- _Work instruction_:
In these entries, tally the lines where "button" occurs. Respond with only the count.

- _The data_:
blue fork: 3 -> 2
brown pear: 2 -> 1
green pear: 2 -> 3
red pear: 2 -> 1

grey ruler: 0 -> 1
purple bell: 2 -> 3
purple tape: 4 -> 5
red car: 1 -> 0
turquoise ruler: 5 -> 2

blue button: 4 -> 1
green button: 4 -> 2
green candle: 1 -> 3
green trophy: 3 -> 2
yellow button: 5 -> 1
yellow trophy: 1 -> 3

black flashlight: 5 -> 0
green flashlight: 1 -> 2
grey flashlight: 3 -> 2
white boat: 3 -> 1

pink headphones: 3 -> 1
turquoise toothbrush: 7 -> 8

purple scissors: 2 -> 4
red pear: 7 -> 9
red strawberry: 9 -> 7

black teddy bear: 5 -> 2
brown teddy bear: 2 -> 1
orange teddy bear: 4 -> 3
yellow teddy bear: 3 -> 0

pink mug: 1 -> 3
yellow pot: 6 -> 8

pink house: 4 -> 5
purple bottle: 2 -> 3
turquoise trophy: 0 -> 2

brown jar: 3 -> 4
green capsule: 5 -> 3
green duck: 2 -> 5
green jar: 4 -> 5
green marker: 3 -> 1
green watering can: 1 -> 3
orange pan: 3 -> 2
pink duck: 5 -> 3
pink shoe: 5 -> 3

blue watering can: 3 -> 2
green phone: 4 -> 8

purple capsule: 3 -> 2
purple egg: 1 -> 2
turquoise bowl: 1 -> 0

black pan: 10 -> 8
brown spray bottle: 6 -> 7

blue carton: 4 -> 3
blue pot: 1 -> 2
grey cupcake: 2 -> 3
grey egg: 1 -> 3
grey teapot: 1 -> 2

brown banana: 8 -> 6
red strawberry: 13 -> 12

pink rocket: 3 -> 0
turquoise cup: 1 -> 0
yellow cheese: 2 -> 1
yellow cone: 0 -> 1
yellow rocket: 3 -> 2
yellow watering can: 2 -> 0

- _Task response_:
3